▶ [Problem statement]:
The entries below should be quoted exactly, with no pictures carried over.

▶ [Given records]:
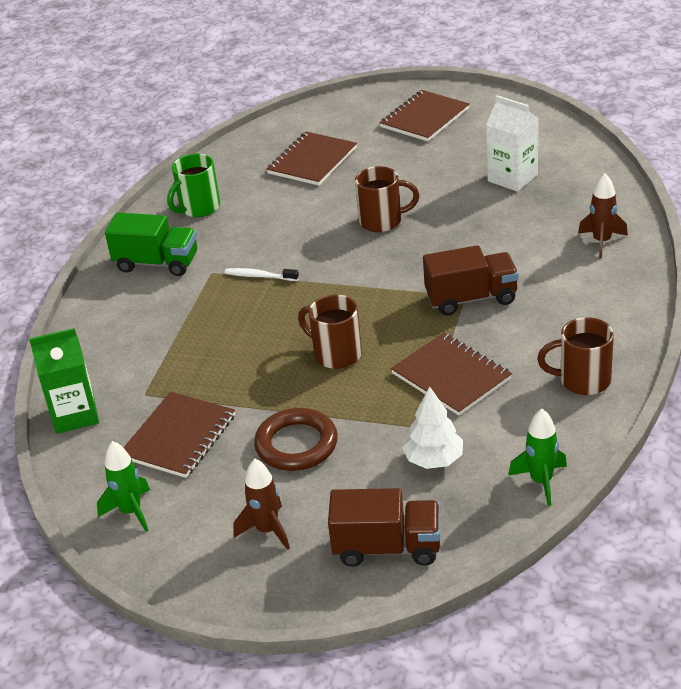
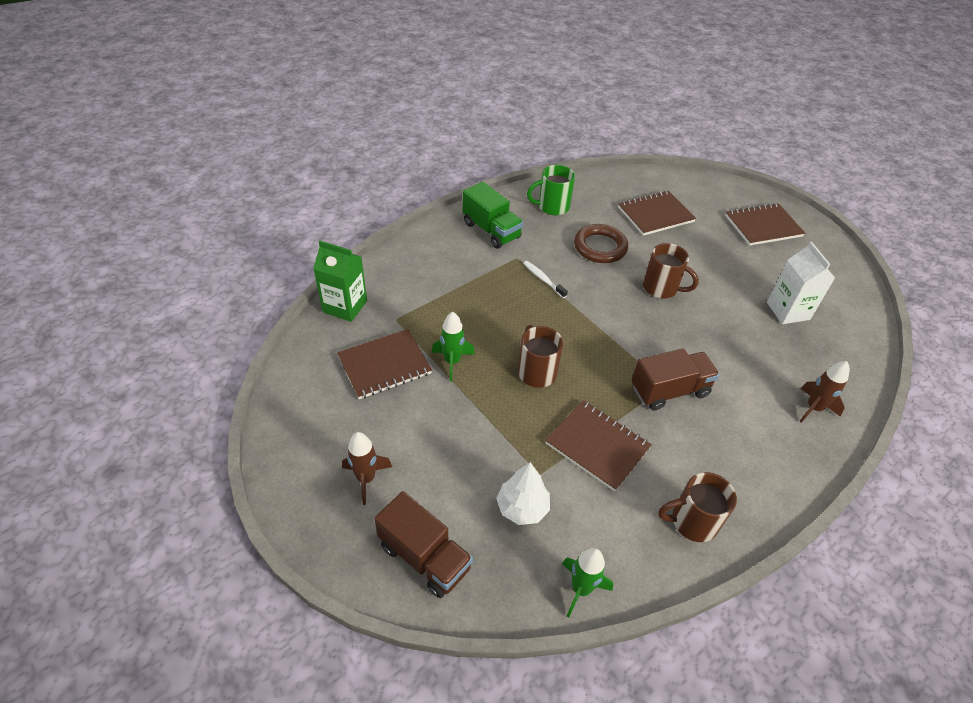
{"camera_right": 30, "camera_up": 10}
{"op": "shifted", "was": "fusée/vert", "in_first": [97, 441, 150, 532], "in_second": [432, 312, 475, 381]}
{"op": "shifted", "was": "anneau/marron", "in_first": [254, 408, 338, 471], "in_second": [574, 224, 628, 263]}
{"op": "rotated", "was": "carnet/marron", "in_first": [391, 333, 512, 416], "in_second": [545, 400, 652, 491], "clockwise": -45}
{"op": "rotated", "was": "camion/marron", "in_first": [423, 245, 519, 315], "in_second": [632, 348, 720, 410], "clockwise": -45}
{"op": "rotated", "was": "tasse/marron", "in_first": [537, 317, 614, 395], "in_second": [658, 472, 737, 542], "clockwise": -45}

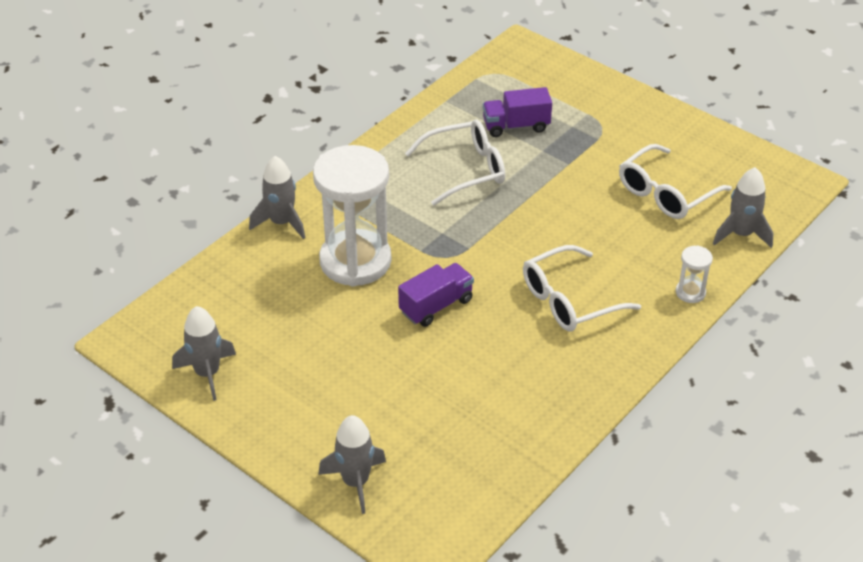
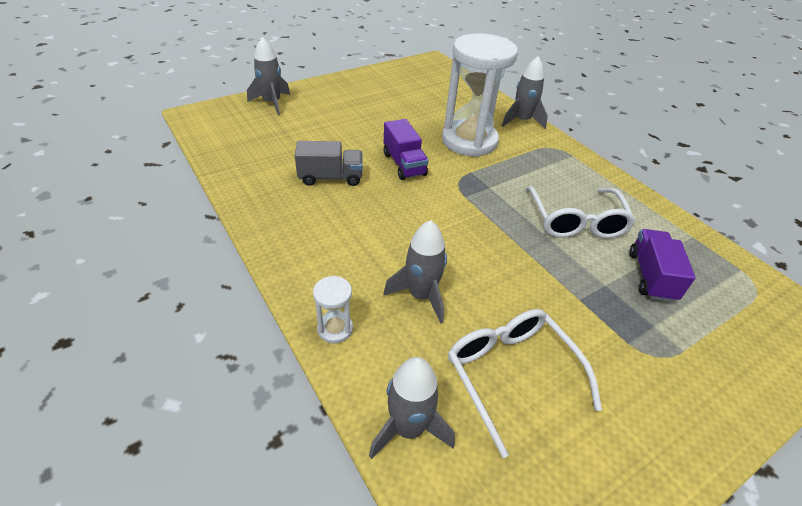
{"camera_right": 105, "camera_up": 0}
{"op": "gone", "was": "lunettes/blanc", "in_first": [523, 245, 641, 332]}
{"op": "new", "now": "camion/gris", "in_second": [295, 141, 363, 186]}
{"op": "shifted", "was": "fusée/gris", "in_first": [172, 306, 236, 401], "in_second": [383, 220, 447, 324]}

▶ [Response to the task]:
{"camera_right": 30, "camera_up": 10}
{"op": "shifted", "was": "fusée/vert", "in_first": [97, 441, 150, 532], "in_second": [432, 312, 475, 381]}
{"op": "shifted", "was": "anneau/marron", "in_first": [254, 408, 338, 471], "in_second": [574, 224, 628, 263]}
{"op": "rotated", "was": "carnet/marron", "in_first": [391, 333, 512, 416], "in_second": [545, 400, 652, 491], "clockwise": -45}
{"op": "rotated", "was": "camion/marron", "in_first": [423, 245, 519, 315], "in_second": [632, 348, 720, 410], "clockwise": -45}
{"op": "rotated", "was": "tasse/marron", "in_first": [537, 317, 614, 395], "in_second": [658, 472, 737, 542], "clockwise": -45}

{"camera_right": 105, "camera_up": 0}
{"op": "gone", "was": "lunettes/blanc", "in_first": [523, 245, 641, 332]}
{"op": "new", "now": "camion/gris", "in_second": [295, 141, 363, 186]}
{"op": "shifted", "was": "fusée/gris", "in_first": [172, 306, 236, 401], "in_second": [383, 220, 447, 324]}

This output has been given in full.